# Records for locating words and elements
+ + +

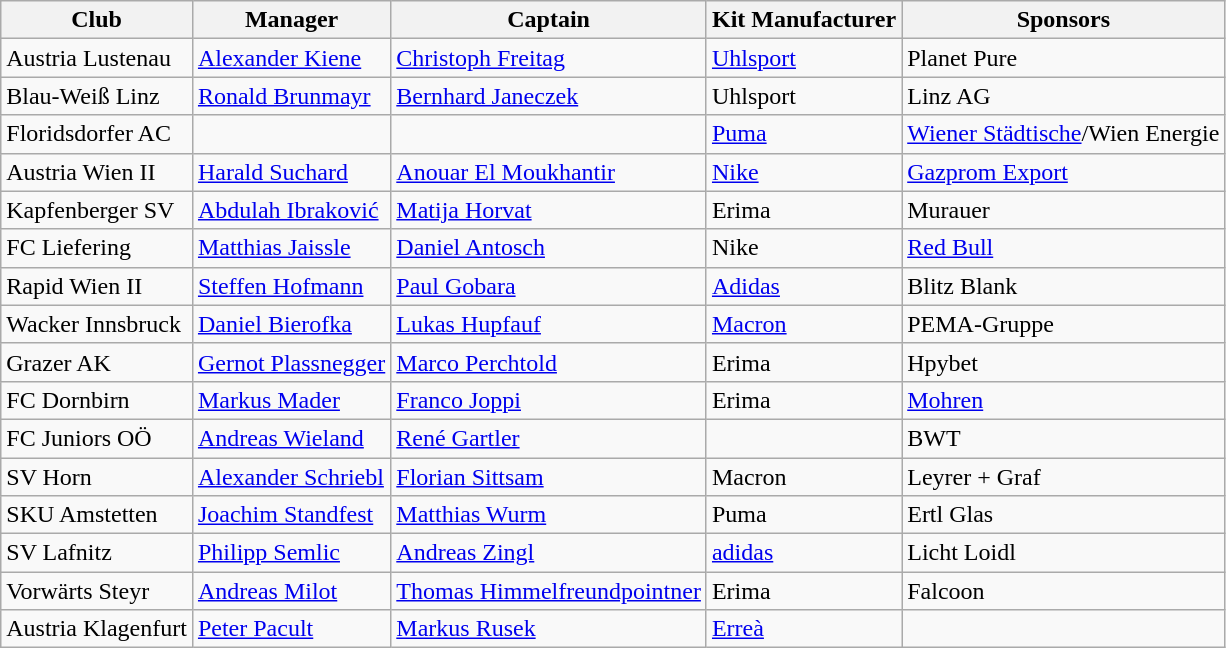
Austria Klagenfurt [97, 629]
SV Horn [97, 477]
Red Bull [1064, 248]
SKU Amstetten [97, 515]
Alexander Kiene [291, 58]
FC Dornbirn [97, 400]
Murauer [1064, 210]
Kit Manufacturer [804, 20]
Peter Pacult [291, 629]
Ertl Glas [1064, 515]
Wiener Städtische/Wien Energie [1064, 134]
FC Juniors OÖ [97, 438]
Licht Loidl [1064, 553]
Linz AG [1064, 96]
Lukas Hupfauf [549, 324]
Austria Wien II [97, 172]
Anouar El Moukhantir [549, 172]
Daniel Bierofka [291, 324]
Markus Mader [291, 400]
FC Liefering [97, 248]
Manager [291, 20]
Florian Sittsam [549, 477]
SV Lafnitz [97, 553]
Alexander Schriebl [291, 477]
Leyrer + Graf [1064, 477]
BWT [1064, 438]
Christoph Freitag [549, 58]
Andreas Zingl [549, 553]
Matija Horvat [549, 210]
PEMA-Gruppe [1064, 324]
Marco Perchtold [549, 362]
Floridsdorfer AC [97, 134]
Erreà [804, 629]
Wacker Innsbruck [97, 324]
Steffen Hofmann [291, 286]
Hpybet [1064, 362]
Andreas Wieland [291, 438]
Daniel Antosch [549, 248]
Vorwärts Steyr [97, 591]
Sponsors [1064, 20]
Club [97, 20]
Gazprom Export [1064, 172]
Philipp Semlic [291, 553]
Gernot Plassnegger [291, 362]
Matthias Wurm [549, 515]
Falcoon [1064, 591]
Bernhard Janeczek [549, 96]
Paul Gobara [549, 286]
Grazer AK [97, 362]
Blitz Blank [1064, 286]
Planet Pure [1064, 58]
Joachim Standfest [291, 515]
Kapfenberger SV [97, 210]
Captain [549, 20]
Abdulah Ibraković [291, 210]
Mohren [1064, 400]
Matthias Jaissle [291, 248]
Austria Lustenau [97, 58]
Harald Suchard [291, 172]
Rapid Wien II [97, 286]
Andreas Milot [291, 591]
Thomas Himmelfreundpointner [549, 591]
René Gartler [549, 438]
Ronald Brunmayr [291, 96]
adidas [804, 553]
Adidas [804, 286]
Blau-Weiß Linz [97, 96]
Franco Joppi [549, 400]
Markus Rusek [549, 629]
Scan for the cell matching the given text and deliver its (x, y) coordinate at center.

+ + +

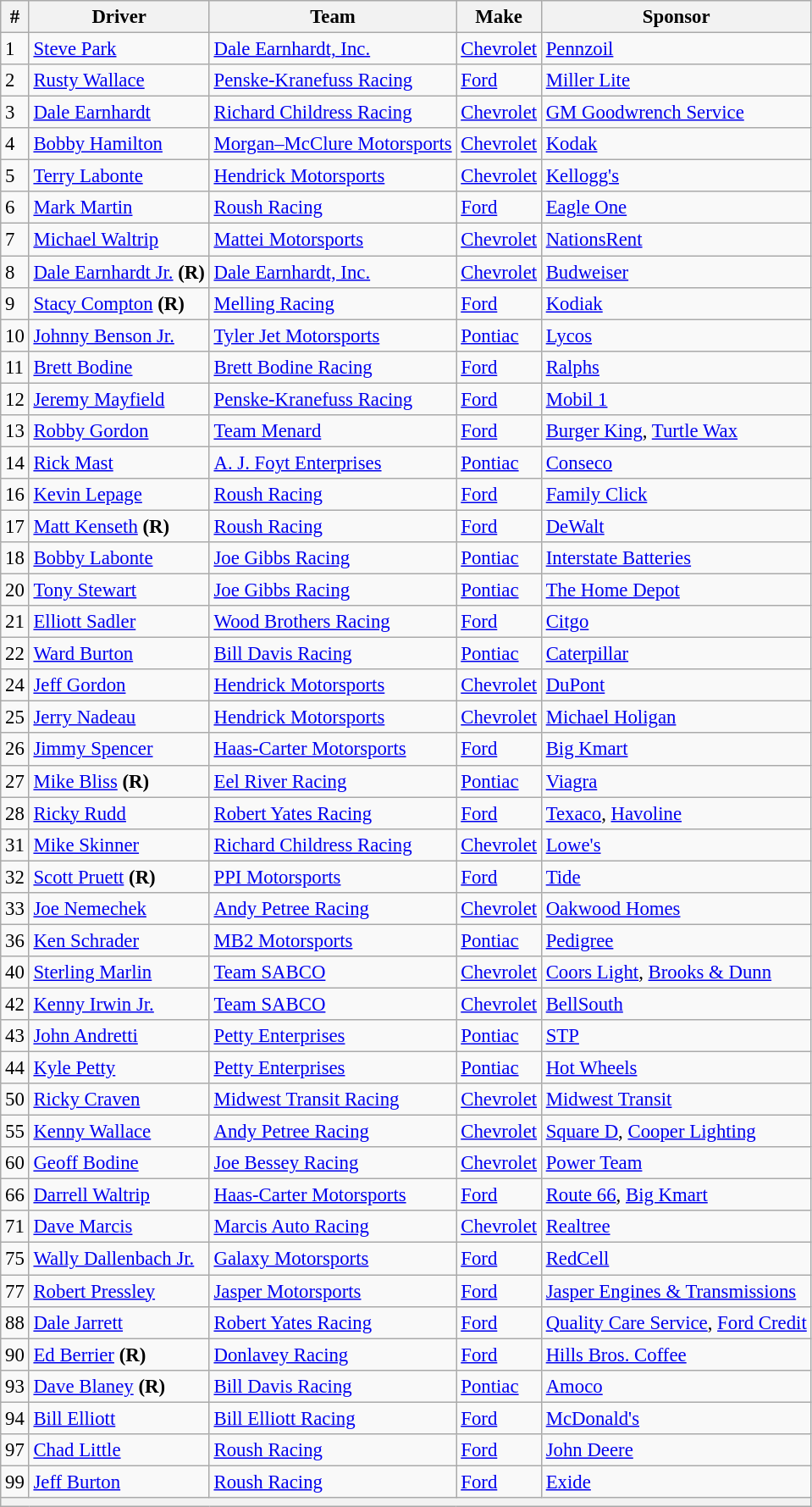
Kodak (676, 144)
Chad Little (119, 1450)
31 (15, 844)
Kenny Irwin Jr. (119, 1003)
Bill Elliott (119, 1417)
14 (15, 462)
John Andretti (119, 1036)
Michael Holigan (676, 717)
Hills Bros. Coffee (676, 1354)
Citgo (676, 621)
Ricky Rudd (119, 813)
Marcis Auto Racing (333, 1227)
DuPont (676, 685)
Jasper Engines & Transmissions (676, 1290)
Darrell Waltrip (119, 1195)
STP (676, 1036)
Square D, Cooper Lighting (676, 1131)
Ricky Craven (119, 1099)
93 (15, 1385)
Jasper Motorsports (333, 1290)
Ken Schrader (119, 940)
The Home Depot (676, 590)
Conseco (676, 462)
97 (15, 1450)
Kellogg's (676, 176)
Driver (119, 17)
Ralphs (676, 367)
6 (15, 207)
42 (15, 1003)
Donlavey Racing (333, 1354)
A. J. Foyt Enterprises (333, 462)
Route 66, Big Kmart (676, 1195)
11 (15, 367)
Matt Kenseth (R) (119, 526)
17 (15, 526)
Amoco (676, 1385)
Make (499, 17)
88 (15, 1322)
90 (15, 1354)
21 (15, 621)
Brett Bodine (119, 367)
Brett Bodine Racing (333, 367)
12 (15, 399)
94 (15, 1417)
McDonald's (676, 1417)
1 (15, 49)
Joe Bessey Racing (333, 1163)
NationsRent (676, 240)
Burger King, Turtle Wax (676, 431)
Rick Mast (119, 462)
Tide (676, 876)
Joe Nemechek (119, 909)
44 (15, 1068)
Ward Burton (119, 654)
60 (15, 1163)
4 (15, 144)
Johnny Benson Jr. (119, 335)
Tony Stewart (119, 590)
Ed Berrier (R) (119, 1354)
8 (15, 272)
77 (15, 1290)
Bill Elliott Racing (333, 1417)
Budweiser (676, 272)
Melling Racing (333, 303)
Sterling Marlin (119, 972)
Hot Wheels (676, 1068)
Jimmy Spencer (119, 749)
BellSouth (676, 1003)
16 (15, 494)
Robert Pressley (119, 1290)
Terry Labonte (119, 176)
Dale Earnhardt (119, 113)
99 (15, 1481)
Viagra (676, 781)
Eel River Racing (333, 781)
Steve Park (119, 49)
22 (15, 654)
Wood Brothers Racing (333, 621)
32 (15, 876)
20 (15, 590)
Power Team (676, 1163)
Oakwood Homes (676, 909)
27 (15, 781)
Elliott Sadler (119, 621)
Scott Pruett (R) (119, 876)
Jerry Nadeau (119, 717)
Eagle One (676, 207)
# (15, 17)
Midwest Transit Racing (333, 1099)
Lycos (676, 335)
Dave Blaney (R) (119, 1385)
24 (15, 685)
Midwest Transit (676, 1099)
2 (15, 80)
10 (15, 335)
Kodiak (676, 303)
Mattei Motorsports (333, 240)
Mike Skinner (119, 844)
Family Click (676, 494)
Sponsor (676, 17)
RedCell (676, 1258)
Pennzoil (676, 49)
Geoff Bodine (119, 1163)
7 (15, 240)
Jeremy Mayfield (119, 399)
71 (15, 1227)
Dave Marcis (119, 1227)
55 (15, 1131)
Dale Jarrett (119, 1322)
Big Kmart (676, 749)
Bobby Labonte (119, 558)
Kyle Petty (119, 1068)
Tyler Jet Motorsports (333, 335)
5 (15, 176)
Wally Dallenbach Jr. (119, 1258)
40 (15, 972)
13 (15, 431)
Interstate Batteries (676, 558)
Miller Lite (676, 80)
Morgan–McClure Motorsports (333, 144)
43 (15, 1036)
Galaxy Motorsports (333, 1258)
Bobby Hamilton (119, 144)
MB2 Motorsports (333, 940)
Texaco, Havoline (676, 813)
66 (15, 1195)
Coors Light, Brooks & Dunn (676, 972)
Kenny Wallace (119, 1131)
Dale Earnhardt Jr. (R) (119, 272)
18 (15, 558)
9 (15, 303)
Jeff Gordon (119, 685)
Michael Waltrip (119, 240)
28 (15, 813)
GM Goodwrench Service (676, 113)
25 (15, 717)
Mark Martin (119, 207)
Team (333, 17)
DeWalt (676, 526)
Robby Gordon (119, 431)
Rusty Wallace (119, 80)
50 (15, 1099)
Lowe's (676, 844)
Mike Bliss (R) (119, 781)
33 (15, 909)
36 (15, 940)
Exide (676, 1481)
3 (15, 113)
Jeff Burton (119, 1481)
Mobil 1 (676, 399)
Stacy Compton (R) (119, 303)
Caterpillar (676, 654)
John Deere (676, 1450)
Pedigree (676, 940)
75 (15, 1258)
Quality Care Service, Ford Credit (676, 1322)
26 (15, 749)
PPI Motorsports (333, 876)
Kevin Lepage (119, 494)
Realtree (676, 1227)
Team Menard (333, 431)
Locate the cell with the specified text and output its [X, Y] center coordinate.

+ + +

# Short problem
Copy out, unchanged, the rows from the line containing "Austria Klagenfurt [97, 629]" through the line containing "Wiener Städtische/Wien Energie [1064, 134]".

# Written solution
Austria Klagenfurt [97, 629]
SV Horn [97, 477]
Red Bull [1064, 248]
SKU Amstetten [97, 515]
Alexander Kiene [291, 58]
FC Dornbirn [97, 400]
Murauer [1064, 210]
Kit Manufacturer [804, 20]
Peter Pacult [291, 629]
Ertl Glas [1064, 515]
Wiener Städtische/Wien Energie [1064, 134]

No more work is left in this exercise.